--- What this task involves ---
Using the data that follows, give again word for word the lines between the one holding "R202: none -> 22k (DGND, n11)" and the one holding "IC221: OR CD4071", inclusive. Omit the pictures.

--- Record excerpts ---
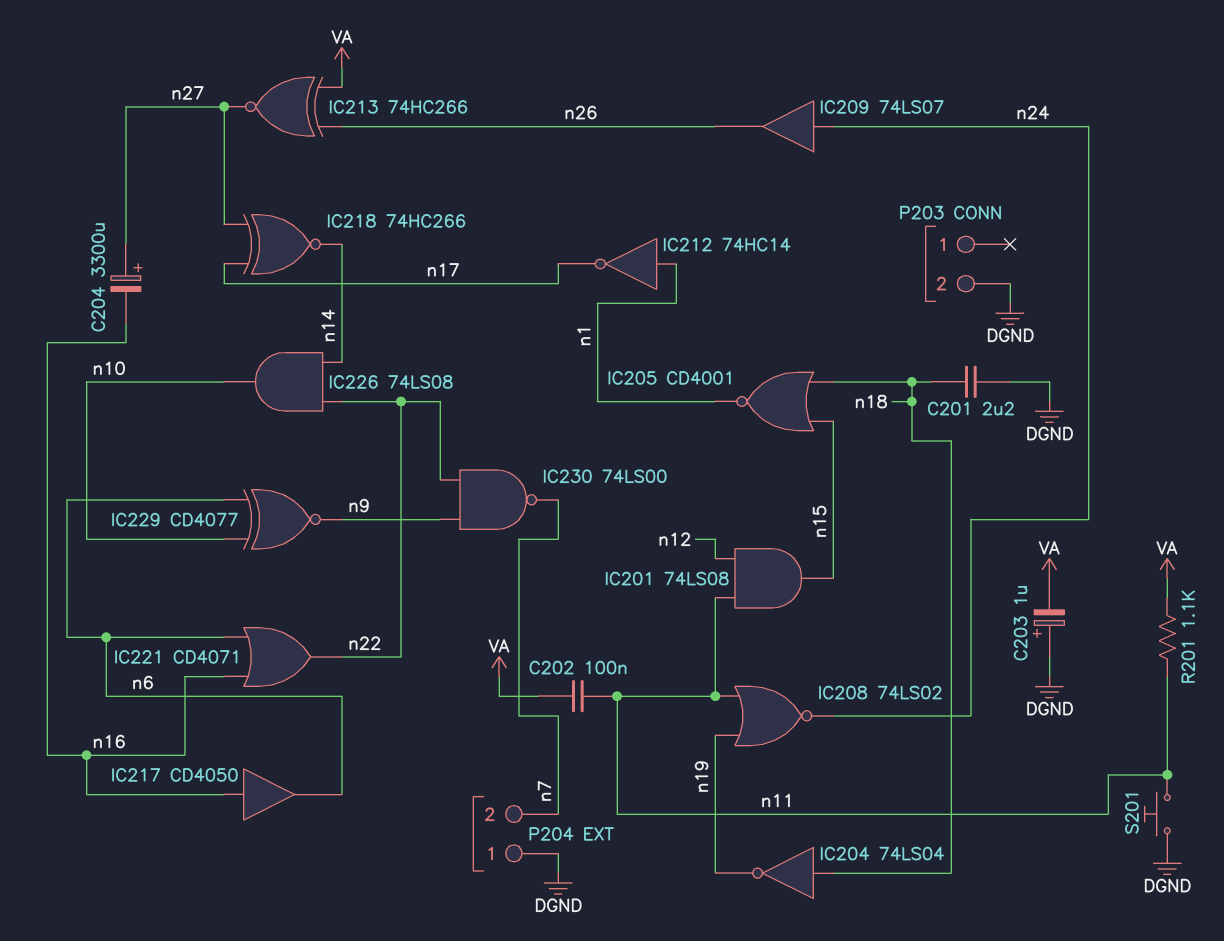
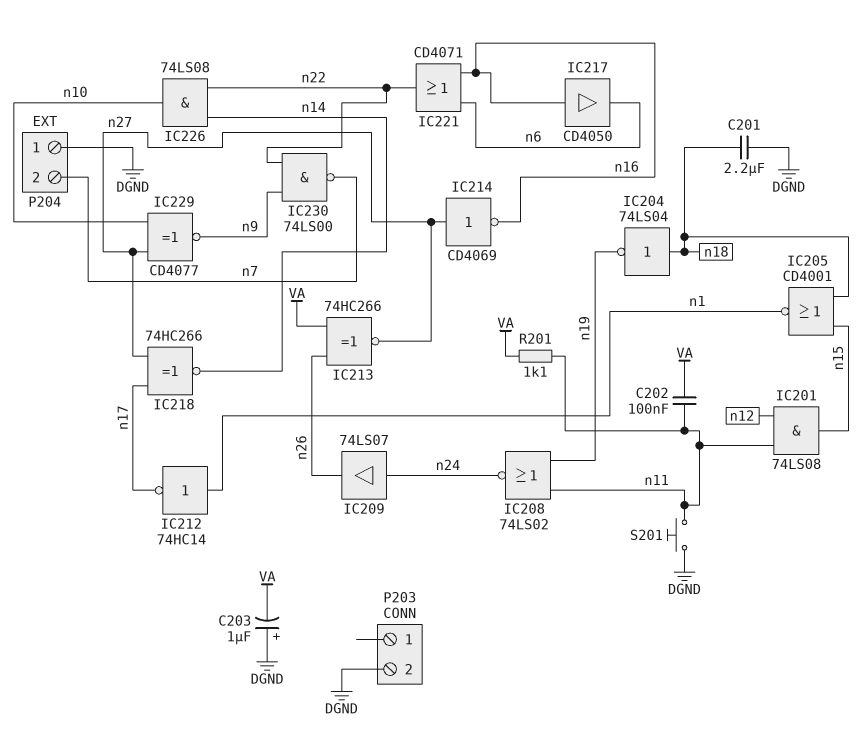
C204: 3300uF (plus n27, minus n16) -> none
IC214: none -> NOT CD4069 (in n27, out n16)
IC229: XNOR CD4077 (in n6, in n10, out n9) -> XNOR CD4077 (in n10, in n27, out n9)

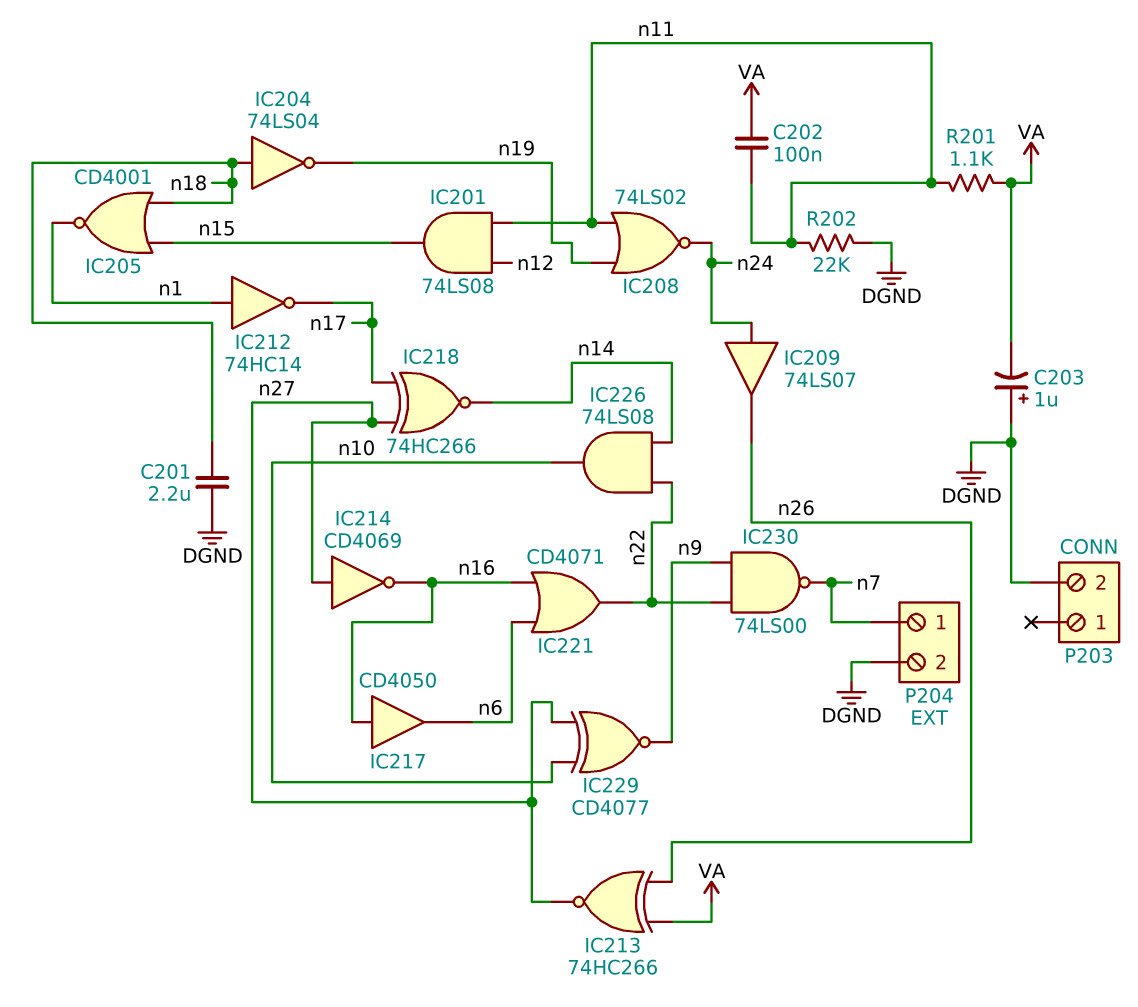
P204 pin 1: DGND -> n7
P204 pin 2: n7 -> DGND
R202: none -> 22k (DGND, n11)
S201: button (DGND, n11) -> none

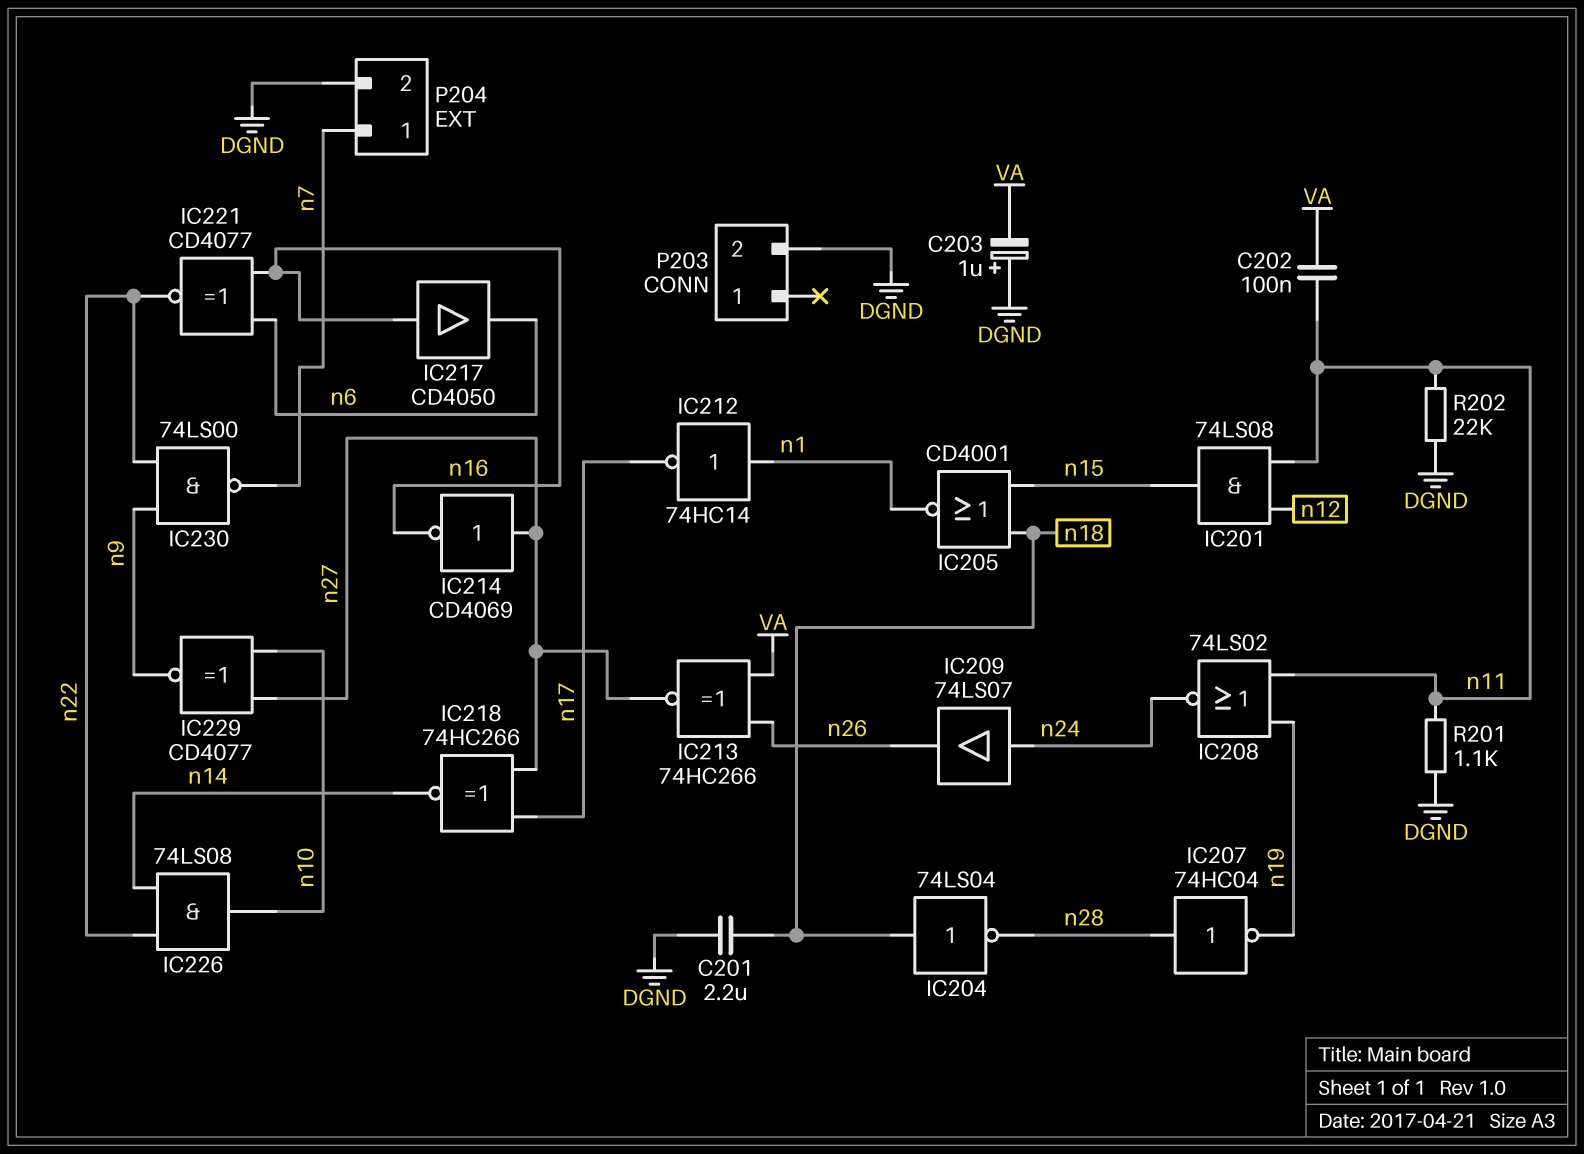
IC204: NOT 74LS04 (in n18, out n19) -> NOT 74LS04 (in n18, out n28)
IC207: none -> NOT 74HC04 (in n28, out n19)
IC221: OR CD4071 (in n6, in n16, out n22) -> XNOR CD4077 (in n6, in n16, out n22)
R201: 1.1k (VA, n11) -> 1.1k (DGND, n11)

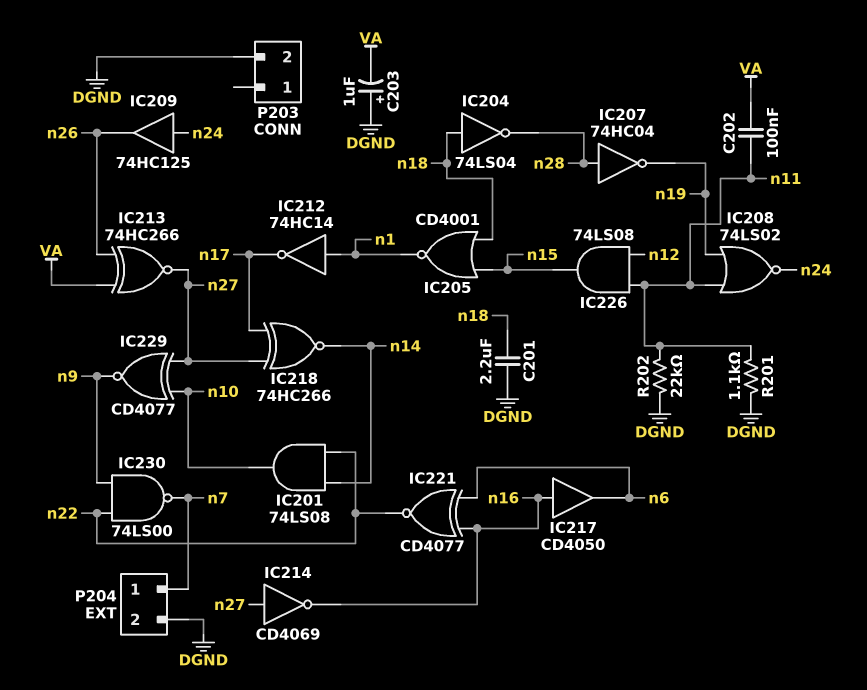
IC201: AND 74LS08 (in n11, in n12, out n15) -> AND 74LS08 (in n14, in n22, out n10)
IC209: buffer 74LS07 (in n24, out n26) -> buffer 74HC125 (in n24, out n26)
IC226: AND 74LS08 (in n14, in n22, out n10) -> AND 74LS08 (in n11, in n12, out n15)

--- Result of this task ---
R202: none -> 22k (DGND, n11)
S201: button (DGND, n11) -> none

IC204: NOT 74LS04 (in n18, out n19) -> NOT 74LS04 (in n18, out n28)
IC207: none -> NOT 74HC04 (in n28, out n19)
IC221: OR CD4071 (in n6, in n16, out n22) -> XNOR CD4077 (in n6, in n16, out n22)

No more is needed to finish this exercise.